▸ **Supplied information**:
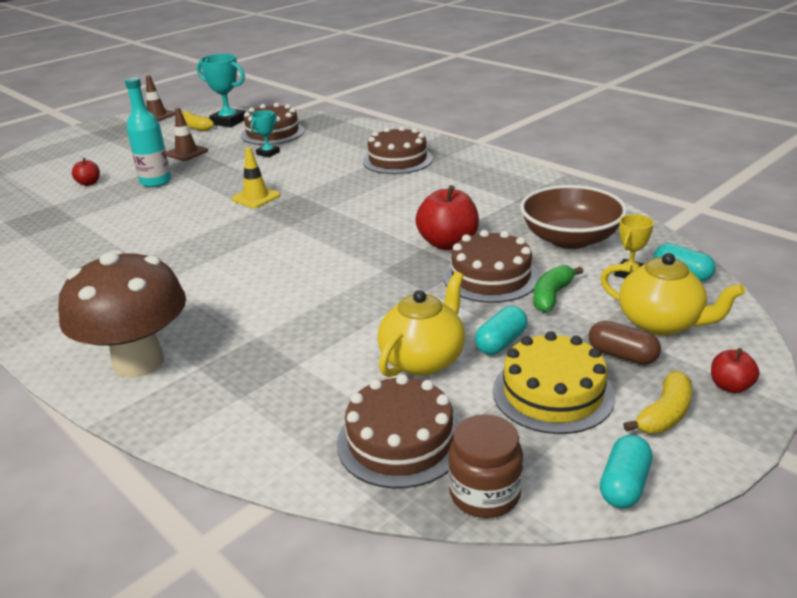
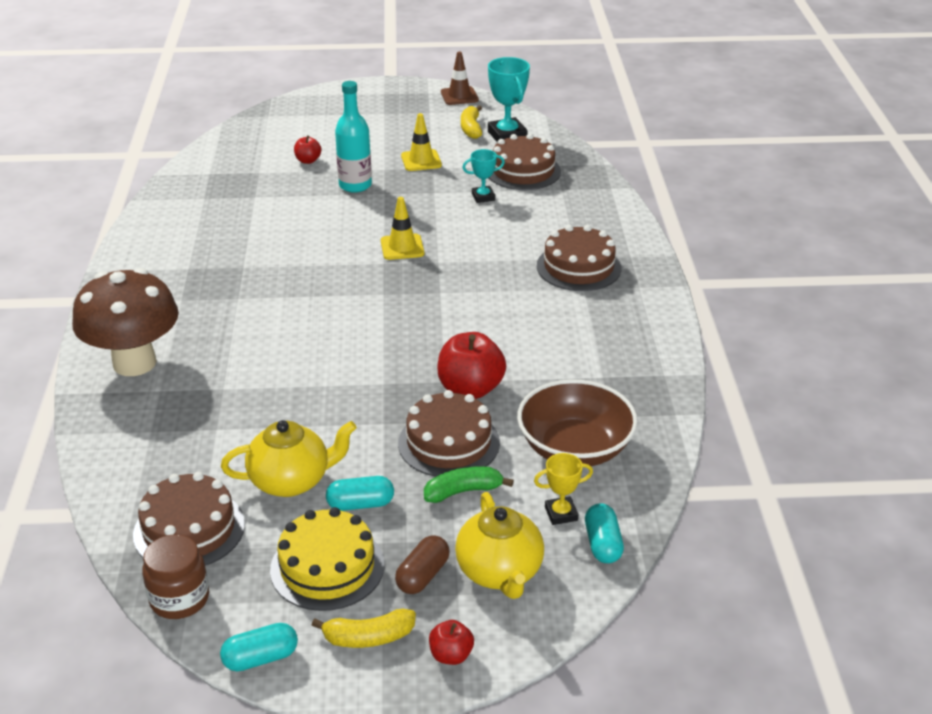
camera: 40 degrees right, 5 degrees up
(186, 153) = (421, 161): brown traffic cone -> yellow traffic cone
(622, 355) = (422, 575): brown capsule -> brown capsule turned 45 degrees clockwise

▸ **Directions**:
Where a picture appears, omit it, and otherwise retype the material exactly.

▸ **Task result**:
camera: 40 degrees right, 5 degrees up
(186, 153) = (421, 161): brown traffic cone -> yellow traffic cone
(622, 355) = (422, 575): brown capsule -> brown capsule turned 45 degrees clockwise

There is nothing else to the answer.